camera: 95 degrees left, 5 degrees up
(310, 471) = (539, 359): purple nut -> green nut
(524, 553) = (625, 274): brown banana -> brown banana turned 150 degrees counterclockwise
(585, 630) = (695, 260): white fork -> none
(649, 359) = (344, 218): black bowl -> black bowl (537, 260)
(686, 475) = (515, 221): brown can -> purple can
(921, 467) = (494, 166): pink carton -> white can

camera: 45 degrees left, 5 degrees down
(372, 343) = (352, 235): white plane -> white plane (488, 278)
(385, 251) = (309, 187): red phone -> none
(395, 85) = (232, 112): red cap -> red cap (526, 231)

--

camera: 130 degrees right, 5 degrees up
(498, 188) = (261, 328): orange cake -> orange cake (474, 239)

Problem: Take exactly the lines from the one containing "camera: 95 degrees left, 5 degrees up" through the one containing "(395, 85) = (232, 112): red" in the data above, and output them with nothing added.

Output of the task:
camera: 95 degrees left, 5 degrees up
(310, 471) = (539, 359): purple nut -> green nut
(524, 553) = (625, 274): brown banana -> brown banana turned 150 degrees counterclockwise
(585, 630) = (695, 260): white fork -> none
(649, 359) = (344, 218): black bowl -> black bowl (537, 260)
(686, 475) = (515, 221): brown can -> purple can
(921, 467) = (494, 166): pink carton -> white can

camera: 45 degrees left, 5 degrees down
(372, 343) = (352, 235): white plane -> white plane (488, 278)
(385, 251) = (309, 187): red phone -> none
(395, 85) = (232, 112): red cap -> red cap (526, 231)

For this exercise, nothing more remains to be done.